Print nothing except the lines of the listing below from the line with "J203 pin 2: GND -> +5V" to the line with "R208: 47 (+5V, NET10) -> 47 (GND, U201/IO13)", each exactly as written, both ends included.

> **Dataset extract**:
◇ ◇ ◇ ◇ ◇
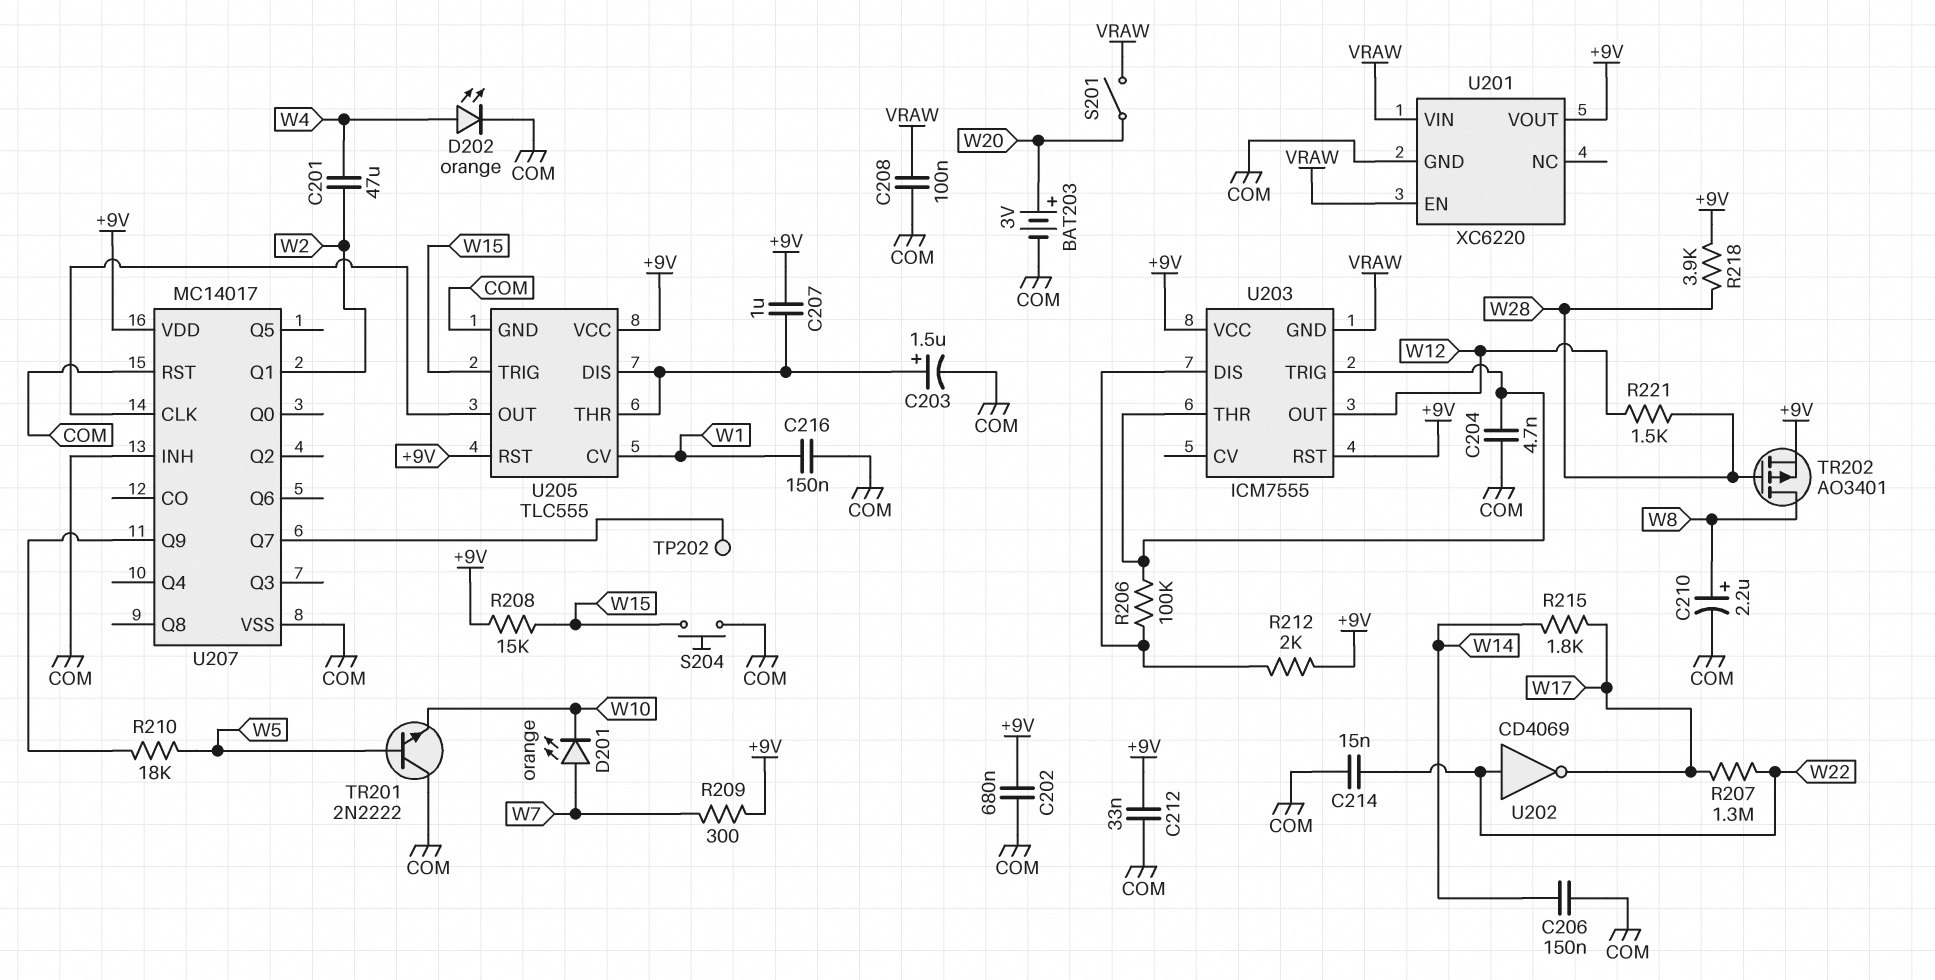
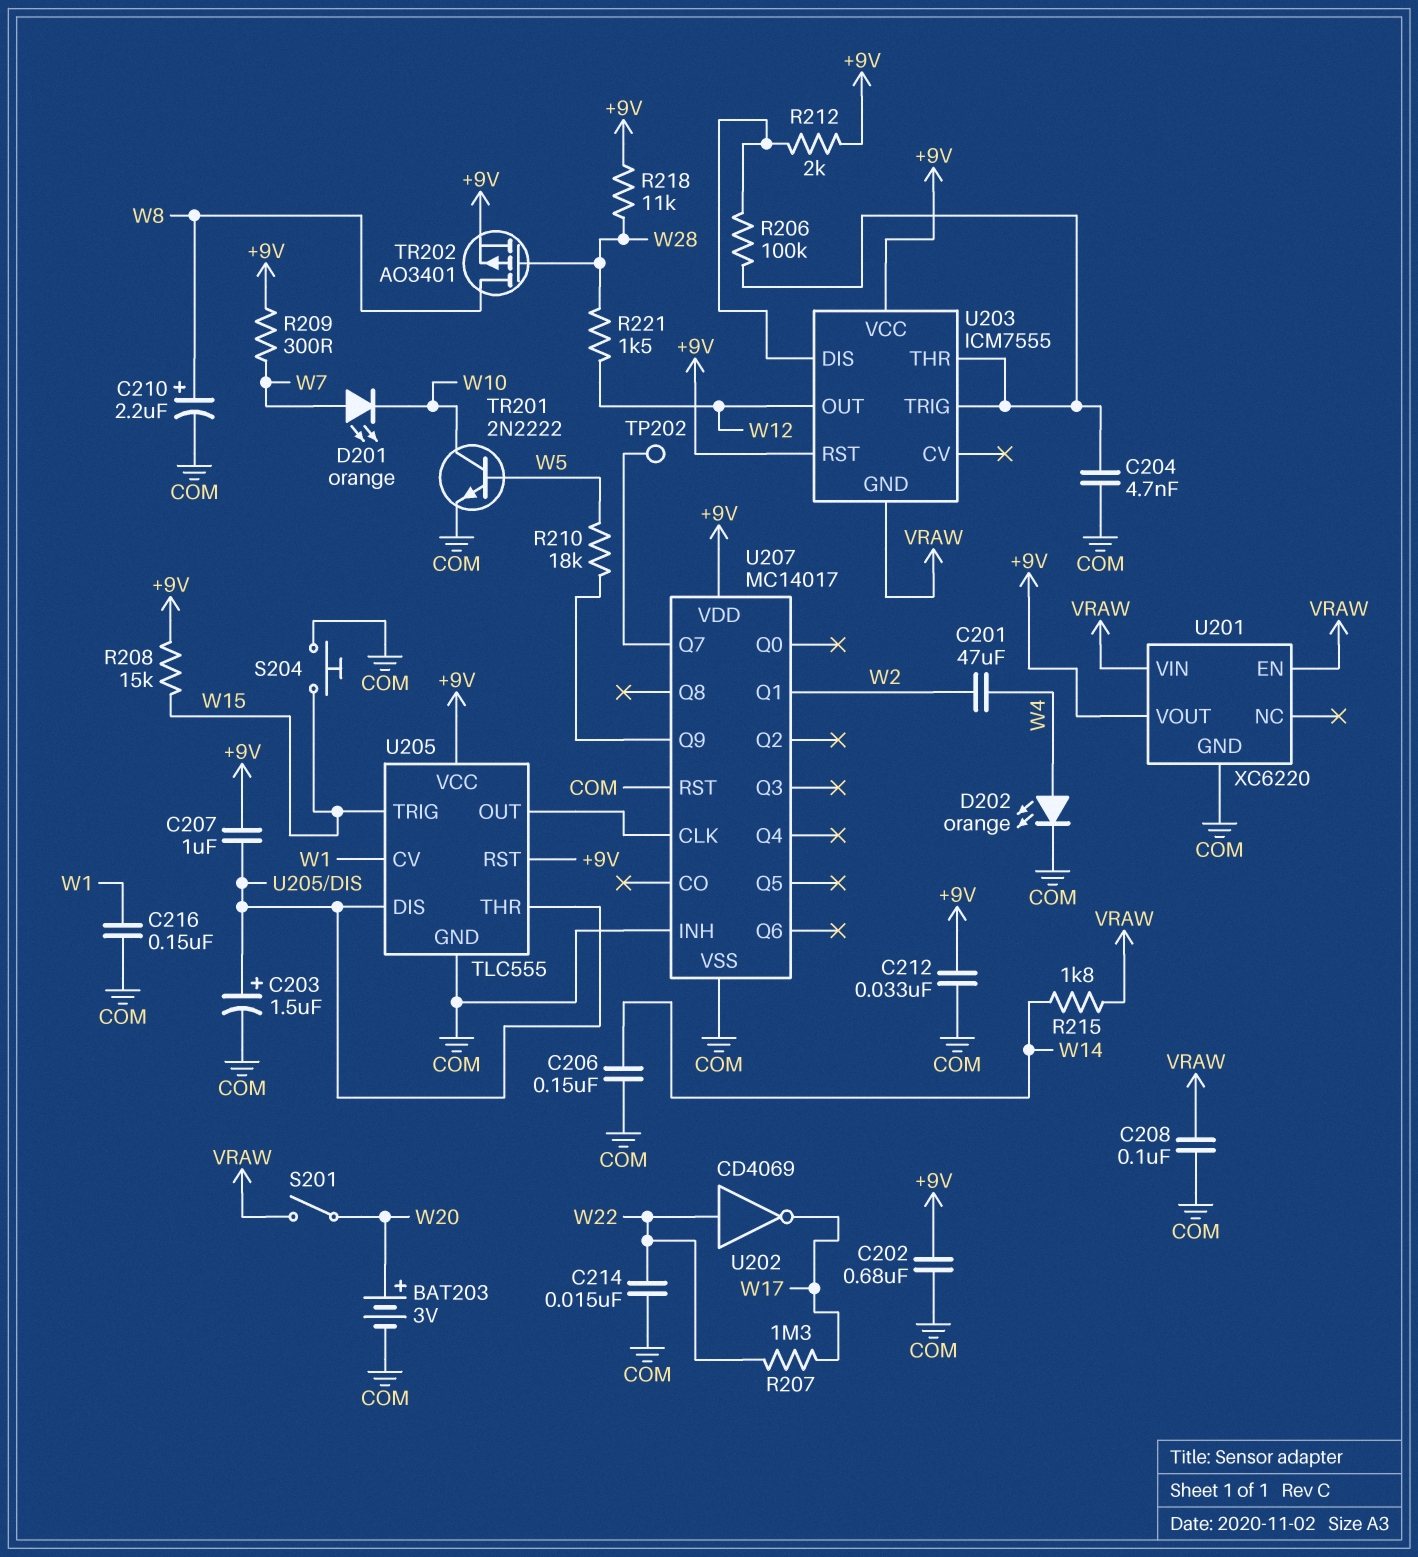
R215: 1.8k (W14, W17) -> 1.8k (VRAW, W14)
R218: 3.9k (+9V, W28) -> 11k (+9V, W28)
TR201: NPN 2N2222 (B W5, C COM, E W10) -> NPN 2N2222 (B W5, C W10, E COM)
◇ ◇ ◇ ◇ ◇
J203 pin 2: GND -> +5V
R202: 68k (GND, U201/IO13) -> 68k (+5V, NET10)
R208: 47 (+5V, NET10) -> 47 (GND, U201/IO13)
◇ ◇ ◇ ◇ ◇
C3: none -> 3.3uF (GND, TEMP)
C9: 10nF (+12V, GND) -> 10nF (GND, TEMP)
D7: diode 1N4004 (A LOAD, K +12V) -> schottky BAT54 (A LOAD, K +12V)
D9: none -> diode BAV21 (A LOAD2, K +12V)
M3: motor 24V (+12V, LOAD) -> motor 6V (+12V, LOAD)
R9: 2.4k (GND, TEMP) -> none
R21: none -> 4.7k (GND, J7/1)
◇ ◇ ◇ ◇ ◇
> **Response area**:
J203 pin 2: GND -> +5V
R202: 68k (GND, U201/IO13) -> 68k (+5V, NET10)
R208: 47 (+5V, NET10) -> 47 (GND, U201/IO13)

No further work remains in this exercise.